■ Data to use ■
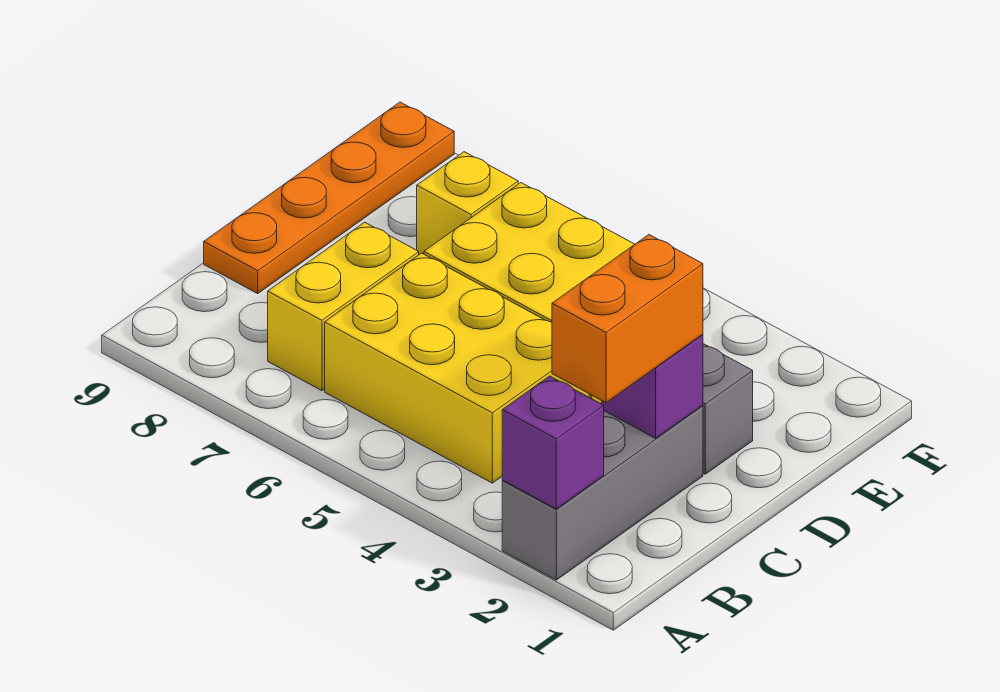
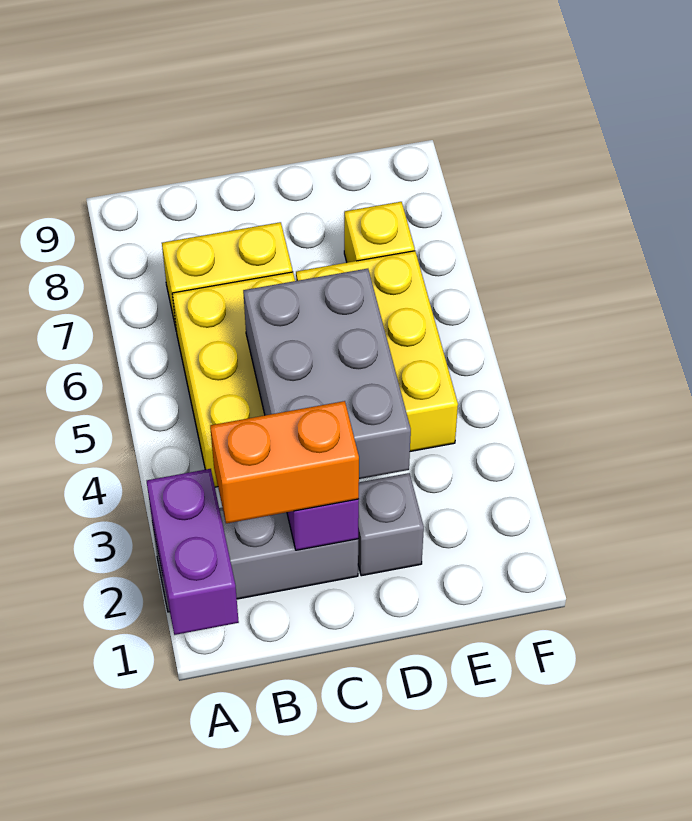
purple brick A2 level 2 -> purple brick A1:A2 level 2
none -> grey brick C3:D5 level 2
orange plate C9:F9 level 1 -> none

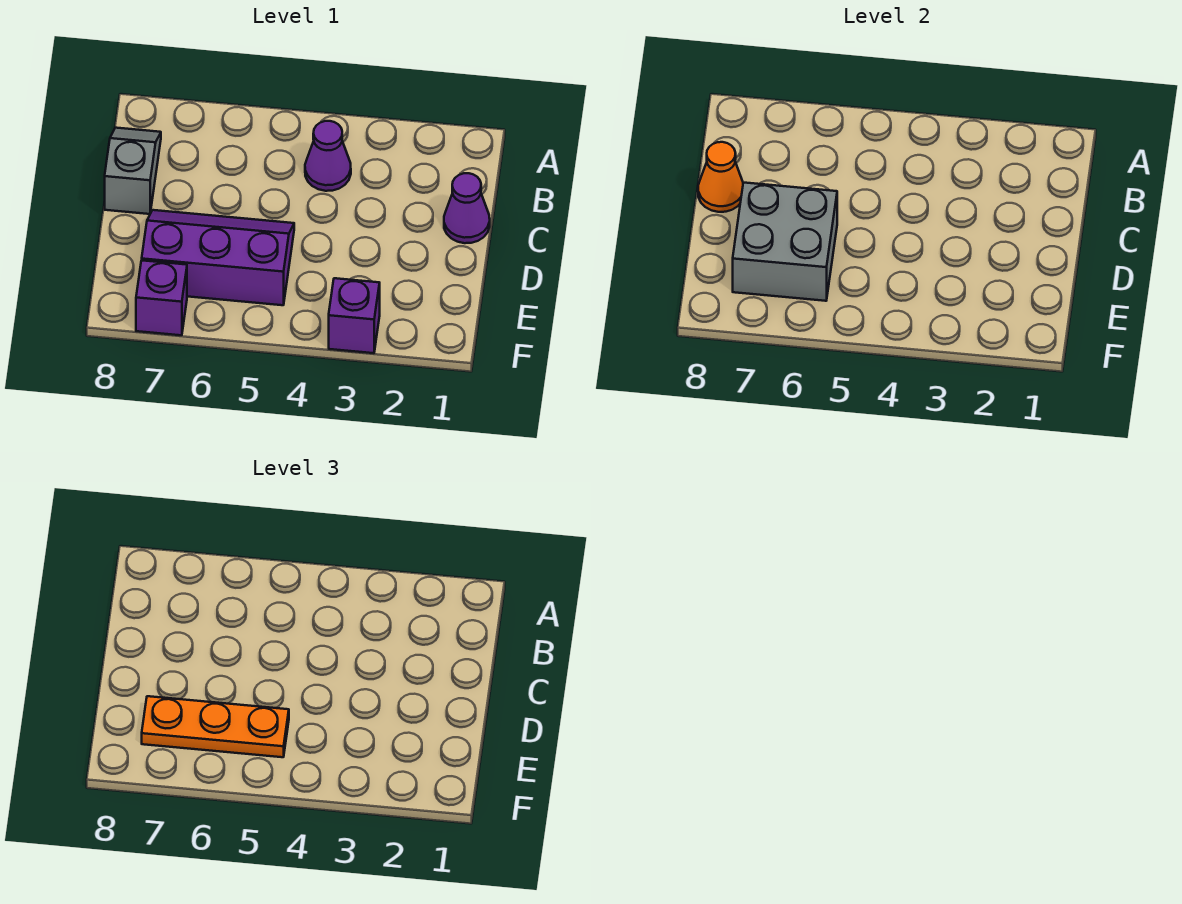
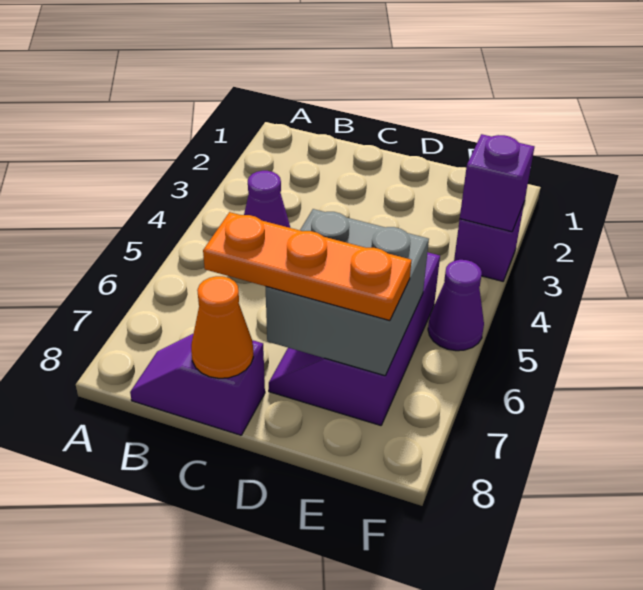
grey slope B8:C8 level 1 top C -> purple slope B8:C8 level 1 top C
purple cone C1 level 1 -> purple cone F5 level 1
orange plate E5:E7 level 3 -> orange plate C7:E7 level 3
purple brick F7 level 1 -> purple brick F3 level 2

■ Problem description ■
Lines from the one containing "purple cone C1" through the last line of the records, restated word for word: that is the whole response.

■ Task output ■
purple cone C1 level 1 -> purple cone F5 level 1
orange plate E5:E7 level 3 -> orange plate C7:E7 level 3
purple brick F7 level 1 -> purple brick F3 level 2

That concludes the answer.